╭──

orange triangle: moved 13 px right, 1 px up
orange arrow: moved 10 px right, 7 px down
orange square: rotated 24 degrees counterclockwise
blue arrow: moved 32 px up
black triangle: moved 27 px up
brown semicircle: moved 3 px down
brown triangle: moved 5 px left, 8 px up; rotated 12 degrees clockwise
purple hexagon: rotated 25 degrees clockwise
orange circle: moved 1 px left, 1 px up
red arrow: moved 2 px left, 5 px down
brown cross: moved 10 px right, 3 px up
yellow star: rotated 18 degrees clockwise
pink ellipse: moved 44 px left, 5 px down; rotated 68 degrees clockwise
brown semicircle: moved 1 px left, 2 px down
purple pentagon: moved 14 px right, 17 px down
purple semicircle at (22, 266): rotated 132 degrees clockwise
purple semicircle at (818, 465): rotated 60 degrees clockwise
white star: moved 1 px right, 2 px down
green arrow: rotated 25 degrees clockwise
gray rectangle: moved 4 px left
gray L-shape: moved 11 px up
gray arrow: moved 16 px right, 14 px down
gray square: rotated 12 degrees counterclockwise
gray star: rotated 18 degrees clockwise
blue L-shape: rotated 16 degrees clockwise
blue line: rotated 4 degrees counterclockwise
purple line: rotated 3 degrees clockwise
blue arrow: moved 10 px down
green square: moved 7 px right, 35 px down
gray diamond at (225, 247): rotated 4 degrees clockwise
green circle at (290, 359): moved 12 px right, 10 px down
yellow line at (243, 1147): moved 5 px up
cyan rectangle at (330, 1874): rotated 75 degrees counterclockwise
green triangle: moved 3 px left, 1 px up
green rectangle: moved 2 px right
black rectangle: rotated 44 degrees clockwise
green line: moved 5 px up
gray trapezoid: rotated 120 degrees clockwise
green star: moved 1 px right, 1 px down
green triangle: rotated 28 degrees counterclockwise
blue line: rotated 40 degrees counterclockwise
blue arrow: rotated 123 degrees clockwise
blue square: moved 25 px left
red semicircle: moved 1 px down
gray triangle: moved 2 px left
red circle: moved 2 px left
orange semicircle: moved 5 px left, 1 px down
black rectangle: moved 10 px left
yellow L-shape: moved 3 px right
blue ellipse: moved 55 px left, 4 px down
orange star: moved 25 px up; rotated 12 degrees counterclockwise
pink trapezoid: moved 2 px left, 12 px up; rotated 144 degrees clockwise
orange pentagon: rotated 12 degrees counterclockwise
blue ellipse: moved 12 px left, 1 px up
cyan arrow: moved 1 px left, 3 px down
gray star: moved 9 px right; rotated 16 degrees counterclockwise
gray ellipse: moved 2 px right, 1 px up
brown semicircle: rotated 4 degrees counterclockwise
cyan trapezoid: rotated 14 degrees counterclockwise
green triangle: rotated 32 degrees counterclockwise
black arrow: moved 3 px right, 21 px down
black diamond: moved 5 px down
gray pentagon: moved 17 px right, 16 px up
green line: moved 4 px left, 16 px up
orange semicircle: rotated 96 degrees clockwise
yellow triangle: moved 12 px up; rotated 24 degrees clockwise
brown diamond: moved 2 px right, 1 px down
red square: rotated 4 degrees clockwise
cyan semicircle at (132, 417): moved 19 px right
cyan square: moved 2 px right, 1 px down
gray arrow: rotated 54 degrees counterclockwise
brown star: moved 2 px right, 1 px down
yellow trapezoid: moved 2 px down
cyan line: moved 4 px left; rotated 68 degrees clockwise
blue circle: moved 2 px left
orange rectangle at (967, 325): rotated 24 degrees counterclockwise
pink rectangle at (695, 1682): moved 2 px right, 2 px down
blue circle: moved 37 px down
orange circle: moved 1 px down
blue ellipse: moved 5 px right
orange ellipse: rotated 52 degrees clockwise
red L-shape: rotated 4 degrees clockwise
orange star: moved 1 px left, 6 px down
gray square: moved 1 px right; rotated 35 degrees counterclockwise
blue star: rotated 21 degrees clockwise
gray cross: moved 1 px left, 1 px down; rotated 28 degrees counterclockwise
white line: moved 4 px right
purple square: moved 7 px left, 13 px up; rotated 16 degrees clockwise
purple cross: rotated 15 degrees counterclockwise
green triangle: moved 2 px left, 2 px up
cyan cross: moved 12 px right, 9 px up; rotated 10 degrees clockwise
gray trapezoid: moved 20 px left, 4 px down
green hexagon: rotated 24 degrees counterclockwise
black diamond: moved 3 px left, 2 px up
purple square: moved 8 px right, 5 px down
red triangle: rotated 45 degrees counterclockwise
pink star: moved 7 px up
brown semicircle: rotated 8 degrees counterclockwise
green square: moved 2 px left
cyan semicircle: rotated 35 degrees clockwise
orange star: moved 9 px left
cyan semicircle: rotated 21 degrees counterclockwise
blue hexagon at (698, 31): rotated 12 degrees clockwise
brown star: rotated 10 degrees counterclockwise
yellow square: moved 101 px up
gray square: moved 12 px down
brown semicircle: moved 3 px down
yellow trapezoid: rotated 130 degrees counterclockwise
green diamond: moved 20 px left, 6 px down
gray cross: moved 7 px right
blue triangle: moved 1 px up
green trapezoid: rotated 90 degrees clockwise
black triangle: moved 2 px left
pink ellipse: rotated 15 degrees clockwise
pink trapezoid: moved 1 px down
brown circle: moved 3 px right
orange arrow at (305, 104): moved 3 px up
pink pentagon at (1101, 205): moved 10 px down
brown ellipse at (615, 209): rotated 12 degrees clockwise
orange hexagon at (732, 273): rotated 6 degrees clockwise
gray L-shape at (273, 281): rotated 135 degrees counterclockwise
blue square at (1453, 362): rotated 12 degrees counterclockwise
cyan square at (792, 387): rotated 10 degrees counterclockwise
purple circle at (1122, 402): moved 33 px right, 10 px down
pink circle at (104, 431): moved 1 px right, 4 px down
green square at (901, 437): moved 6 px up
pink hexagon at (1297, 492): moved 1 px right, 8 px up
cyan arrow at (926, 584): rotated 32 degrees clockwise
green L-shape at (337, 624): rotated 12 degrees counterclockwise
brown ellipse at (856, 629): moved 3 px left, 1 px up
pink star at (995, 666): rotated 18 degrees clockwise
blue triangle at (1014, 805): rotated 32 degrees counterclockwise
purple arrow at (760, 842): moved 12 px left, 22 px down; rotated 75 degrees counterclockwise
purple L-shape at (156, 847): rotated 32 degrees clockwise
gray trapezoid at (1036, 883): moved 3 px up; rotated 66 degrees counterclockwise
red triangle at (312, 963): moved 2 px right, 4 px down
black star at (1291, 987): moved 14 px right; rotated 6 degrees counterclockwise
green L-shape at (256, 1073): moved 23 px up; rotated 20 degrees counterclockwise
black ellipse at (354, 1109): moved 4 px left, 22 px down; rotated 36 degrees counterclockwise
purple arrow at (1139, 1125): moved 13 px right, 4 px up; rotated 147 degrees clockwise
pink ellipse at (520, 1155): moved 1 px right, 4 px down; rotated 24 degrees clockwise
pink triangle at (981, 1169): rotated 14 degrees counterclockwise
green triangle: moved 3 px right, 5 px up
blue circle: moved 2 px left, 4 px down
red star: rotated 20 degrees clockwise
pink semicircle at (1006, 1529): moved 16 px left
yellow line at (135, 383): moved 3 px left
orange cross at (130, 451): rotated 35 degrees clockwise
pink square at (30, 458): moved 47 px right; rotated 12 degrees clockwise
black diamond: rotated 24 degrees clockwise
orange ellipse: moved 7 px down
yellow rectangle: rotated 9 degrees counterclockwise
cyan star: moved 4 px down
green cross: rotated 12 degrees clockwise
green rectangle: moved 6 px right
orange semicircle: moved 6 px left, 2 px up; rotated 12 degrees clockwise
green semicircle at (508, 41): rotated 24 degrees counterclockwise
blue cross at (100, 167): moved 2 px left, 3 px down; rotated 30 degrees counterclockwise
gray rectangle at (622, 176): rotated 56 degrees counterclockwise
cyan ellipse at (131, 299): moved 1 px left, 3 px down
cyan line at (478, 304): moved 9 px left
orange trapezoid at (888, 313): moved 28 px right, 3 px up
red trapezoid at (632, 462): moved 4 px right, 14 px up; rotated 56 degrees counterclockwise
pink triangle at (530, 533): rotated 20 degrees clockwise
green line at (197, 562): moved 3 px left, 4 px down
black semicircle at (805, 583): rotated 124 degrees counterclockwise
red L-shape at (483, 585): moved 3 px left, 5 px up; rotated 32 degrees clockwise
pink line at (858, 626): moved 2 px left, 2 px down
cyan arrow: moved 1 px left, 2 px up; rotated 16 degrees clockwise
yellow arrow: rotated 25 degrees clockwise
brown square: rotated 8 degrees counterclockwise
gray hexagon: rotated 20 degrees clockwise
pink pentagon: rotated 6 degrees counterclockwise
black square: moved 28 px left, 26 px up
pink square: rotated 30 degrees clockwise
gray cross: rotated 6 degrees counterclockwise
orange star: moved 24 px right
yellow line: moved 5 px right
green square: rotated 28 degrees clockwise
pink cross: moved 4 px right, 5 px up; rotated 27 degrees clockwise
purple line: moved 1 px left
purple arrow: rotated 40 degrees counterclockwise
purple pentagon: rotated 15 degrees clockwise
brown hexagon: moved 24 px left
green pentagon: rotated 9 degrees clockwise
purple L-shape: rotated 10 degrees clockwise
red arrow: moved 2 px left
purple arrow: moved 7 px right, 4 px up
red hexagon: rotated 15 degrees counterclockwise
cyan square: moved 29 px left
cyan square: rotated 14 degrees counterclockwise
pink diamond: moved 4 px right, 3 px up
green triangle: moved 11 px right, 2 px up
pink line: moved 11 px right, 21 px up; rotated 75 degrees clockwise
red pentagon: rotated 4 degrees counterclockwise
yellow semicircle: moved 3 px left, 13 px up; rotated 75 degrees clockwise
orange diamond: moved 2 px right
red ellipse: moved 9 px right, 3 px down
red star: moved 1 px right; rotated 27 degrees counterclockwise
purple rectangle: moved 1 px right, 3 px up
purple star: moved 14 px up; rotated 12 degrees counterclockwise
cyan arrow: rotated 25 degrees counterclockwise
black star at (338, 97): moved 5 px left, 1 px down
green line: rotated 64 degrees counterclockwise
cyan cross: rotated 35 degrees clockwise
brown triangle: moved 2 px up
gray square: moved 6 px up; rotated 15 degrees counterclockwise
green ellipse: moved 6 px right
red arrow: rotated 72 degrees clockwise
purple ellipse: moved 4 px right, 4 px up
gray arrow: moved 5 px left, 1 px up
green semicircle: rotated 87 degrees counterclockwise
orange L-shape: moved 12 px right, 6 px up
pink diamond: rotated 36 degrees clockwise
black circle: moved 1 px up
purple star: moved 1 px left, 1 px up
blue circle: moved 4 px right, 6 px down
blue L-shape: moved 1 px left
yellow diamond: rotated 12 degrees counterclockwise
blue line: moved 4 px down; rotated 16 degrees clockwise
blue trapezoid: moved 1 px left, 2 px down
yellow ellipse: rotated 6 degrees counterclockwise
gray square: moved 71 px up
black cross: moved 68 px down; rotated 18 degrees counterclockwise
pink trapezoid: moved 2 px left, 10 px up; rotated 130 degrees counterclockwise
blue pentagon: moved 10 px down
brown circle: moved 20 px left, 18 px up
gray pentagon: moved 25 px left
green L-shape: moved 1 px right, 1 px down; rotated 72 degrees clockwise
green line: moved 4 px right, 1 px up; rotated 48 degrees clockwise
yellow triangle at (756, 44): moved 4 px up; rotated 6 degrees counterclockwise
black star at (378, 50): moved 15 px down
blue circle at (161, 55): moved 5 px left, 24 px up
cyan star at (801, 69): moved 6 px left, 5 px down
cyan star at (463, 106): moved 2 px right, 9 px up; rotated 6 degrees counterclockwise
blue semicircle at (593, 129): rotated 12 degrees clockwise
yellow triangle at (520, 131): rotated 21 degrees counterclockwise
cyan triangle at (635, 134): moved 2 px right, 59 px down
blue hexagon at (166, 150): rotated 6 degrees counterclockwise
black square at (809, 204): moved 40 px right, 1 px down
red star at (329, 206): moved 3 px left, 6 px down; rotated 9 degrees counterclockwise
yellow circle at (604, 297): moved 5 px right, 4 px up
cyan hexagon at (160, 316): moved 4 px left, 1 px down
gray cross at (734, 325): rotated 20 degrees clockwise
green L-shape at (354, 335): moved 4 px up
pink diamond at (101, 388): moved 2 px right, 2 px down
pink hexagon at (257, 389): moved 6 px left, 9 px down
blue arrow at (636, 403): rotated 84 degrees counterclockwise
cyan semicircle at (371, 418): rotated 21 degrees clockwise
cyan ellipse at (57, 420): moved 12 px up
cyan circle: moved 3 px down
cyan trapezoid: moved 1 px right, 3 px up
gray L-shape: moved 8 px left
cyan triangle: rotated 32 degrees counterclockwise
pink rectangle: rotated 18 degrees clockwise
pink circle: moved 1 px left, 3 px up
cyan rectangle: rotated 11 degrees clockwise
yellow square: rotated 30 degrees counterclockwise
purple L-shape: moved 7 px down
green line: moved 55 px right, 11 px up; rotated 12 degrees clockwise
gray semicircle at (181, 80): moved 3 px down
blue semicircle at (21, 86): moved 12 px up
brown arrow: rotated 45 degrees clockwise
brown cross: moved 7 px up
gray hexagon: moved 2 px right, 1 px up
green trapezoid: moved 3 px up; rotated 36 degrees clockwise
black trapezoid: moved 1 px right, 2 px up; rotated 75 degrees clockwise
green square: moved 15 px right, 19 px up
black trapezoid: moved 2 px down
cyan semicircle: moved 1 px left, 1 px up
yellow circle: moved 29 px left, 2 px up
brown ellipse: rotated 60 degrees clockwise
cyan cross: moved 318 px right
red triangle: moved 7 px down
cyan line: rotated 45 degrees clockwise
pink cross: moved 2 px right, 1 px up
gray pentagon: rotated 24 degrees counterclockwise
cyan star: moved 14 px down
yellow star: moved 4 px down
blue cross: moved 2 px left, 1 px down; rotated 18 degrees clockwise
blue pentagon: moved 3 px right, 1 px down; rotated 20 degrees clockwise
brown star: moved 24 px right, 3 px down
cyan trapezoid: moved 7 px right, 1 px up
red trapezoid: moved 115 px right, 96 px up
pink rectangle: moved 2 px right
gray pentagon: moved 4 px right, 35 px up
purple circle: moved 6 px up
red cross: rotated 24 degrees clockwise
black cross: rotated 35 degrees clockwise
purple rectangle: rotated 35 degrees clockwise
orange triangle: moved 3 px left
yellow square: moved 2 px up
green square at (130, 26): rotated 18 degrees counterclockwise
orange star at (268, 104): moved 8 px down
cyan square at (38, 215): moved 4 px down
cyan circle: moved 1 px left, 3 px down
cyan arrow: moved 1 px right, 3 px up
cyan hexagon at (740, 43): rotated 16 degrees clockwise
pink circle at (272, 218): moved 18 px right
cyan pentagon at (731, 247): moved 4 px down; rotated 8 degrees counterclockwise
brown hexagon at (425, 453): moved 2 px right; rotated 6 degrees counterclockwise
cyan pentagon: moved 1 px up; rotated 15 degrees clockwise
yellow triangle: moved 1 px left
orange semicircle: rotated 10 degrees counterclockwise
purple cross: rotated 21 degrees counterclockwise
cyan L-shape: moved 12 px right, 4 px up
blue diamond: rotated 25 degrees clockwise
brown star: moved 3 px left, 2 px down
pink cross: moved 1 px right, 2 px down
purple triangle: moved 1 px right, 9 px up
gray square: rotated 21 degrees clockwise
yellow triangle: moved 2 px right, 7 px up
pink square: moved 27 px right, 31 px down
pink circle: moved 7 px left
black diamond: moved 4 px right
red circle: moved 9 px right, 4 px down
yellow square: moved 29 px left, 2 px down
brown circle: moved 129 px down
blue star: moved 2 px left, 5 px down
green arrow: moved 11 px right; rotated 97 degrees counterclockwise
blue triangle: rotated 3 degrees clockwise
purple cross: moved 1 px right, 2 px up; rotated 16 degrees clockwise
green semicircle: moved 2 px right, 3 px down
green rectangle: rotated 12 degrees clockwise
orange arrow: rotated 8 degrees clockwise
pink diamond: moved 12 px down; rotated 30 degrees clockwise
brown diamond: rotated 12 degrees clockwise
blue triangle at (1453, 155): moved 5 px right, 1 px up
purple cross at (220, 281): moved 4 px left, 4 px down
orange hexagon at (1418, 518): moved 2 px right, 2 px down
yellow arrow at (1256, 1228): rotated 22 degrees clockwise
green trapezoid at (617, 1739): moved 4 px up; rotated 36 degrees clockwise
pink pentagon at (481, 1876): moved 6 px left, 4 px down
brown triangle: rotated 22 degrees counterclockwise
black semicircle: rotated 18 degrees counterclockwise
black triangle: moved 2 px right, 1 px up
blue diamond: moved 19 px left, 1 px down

╰──

What you return must be an exact retyping of the lines above starting at the line with "black trapezoid: moved 1" and ending at the line with "gray pentagon: rotated", and nothing besides.

black trapezoid: moved 1 px right, 2 px up; rotated 75 degrees clockwise
green square: moved 15 px right, 19 px up
black trapezoid: moved 2 px down
cyan semicircle: moved 1 px left, 1 px up
yellow circle: moved 29 px left, 2 px up
brown ellipse: rotated 60 degrees clockwise
cyan cross: moved 318 px right
red triangle: moved 7 px down
cyan line: rotated 45 degrees clockwise
pink cross: moved 2 px right, 1 px up
gray pentagon: rotated 24 degrees counterclockwise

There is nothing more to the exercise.